▸ **PROMPT**
Put everything from the start of the data down to and including the line that contains "I want to click on metallic" into a numbered list, leaving out any blank lines.

# Start of AVAILABLE RECORDS

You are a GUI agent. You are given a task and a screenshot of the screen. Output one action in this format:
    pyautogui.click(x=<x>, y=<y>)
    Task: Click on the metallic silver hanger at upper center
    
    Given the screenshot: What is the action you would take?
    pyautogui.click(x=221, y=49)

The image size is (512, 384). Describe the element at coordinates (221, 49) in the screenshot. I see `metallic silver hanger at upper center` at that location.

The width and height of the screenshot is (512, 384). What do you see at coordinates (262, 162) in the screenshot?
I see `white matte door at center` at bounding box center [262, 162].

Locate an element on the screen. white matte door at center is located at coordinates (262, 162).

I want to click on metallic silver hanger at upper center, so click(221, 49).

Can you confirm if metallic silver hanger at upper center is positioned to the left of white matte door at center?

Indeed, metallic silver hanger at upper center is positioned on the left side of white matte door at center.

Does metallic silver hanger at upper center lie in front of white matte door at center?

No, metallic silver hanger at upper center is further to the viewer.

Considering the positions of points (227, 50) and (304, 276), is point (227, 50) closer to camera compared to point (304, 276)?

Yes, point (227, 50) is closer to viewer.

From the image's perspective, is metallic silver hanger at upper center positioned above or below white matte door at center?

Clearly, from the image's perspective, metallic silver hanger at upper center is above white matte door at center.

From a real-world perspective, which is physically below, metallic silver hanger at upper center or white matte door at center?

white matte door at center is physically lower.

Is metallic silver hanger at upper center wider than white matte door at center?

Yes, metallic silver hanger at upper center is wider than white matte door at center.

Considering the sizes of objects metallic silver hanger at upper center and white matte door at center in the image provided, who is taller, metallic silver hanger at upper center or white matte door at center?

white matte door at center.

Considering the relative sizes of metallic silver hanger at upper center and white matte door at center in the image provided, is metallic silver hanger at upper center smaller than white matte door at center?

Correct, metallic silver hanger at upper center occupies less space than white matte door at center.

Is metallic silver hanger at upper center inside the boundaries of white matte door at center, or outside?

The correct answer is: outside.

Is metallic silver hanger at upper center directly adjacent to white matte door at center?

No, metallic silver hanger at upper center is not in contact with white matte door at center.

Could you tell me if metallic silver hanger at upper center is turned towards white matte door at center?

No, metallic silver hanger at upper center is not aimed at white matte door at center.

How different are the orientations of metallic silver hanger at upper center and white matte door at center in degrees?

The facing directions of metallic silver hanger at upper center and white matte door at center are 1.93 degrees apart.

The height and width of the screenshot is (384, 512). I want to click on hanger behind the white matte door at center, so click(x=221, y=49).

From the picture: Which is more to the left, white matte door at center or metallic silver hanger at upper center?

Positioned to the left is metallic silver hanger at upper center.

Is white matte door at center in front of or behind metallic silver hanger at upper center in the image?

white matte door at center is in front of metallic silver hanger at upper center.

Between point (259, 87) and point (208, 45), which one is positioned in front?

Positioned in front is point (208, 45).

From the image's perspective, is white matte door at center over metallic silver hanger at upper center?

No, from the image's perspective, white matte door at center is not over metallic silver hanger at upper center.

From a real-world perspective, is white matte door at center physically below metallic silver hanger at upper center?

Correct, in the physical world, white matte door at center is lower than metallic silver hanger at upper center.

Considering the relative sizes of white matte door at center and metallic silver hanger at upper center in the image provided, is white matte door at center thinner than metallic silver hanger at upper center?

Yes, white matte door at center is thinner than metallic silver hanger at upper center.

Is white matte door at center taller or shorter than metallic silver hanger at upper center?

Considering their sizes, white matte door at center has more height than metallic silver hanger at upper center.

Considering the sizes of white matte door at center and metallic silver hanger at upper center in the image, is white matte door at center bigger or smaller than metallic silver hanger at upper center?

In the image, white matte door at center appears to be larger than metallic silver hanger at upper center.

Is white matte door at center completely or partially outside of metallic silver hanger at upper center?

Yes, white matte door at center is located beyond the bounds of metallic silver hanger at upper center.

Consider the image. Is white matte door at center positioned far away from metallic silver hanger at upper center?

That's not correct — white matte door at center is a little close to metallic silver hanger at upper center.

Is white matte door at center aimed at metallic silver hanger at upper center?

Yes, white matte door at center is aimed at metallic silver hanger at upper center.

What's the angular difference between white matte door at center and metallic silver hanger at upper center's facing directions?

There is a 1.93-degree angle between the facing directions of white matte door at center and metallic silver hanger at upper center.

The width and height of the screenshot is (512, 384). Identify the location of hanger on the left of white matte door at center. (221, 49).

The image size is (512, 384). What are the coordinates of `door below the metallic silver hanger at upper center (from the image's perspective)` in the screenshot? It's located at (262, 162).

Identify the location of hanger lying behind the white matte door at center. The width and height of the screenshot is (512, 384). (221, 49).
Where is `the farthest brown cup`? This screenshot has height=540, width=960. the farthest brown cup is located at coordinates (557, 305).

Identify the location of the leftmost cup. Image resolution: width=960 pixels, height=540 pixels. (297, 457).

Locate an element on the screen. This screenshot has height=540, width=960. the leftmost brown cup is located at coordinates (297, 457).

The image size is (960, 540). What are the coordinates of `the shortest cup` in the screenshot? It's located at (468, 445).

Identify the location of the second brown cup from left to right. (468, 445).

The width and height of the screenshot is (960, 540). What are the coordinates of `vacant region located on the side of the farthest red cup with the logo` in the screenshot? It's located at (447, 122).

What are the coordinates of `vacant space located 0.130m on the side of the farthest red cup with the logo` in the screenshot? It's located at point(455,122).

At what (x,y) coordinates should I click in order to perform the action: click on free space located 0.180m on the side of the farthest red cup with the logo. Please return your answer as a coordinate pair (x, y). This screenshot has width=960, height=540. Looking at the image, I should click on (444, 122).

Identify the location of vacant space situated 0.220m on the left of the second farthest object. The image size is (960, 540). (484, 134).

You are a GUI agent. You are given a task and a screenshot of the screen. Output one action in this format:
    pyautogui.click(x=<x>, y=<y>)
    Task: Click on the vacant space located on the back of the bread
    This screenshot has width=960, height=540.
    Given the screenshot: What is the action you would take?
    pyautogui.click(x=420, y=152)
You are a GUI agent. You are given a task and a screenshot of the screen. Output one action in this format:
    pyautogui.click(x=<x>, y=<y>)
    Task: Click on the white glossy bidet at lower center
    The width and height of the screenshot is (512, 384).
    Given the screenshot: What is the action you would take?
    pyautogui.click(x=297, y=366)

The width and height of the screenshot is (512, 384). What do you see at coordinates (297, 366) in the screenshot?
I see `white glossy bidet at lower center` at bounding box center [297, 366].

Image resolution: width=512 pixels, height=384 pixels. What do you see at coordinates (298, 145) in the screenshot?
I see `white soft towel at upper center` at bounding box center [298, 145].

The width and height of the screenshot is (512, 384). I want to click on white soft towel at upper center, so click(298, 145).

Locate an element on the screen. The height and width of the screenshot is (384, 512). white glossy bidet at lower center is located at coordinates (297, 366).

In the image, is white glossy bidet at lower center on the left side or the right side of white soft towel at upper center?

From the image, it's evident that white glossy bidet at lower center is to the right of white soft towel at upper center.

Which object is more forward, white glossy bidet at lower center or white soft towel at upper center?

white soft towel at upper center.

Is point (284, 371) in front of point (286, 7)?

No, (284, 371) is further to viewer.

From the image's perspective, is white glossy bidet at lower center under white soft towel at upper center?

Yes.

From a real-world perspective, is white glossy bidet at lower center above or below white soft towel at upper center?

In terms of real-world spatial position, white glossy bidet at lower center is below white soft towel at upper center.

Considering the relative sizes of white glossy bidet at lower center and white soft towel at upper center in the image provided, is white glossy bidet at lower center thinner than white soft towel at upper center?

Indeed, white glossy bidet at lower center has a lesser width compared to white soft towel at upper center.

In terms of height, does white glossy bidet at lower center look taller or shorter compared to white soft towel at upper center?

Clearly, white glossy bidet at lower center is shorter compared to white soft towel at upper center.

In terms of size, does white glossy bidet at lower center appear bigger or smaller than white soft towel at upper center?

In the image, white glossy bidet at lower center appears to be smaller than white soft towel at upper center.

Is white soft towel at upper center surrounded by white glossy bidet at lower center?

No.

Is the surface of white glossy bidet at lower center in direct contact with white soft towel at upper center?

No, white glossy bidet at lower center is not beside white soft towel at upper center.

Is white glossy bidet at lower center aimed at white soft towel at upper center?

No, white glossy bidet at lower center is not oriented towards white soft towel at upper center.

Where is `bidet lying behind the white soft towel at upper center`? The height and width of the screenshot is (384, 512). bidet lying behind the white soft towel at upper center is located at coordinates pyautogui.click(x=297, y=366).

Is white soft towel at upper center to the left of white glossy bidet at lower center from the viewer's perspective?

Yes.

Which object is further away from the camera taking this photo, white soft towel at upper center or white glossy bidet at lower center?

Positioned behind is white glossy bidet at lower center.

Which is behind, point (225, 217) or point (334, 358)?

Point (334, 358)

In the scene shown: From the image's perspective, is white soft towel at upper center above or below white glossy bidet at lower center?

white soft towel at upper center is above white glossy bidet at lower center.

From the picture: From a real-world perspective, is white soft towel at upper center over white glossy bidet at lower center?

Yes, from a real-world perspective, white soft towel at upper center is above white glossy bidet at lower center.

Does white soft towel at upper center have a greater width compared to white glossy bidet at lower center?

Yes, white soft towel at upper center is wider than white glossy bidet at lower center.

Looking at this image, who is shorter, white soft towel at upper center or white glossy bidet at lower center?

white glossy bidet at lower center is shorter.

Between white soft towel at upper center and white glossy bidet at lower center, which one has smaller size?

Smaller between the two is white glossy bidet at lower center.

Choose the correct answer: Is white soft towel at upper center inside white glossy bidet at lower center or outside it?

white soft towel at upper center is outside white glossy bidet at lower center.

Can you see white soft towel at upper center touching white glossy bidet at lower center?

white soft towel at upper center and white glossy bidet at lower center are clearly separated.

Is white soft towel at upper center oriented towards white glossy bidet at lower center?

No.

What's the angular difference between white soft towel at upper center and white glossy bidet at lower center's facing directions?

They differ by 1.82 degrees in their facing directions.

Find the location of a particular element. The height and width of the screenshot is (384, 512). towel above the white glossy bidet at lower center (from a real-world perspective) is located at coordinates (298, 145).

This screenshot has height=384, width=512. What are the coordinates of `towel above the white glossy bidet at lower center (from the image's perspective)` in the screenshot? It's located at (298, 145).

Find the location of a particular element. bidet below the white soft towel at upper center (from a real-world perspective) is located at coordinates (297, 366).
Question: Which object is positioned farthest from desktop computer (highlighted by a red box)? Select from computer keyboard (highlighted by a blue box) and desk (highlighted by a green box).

# End of AVAILABLE RECORDS

▸ **RESULT OF THE EXERCISE**
1. You are a GUI agent. You are given a task and a screenshot of the screen. Output one action in this format:
2.     pyautogui.click(x=<x>, y=<y>)
3.     Task: Click on the metallic silver hanger at upper center
4.     Given the screenshot: What is the action you would take?
5.     pyautogui.click(x=221, y=49)
6. The image size is (512, 384). Describe the element at coordinates (221, 49) in the screenshot. I see `metallic silver hanger at upper center` at that location.
7. The width and height of the screenshot is (512, 384). What do you see at coordinates (262, 162) in the screenshot?
8. I see `white matte door at center` at bounding box center [262, 162].
9. Locate an element on the screen. white matte door at center is located at coordinates (262, 162).
10. I want to click on metallic silver hanger at upper center, so click(221, 49).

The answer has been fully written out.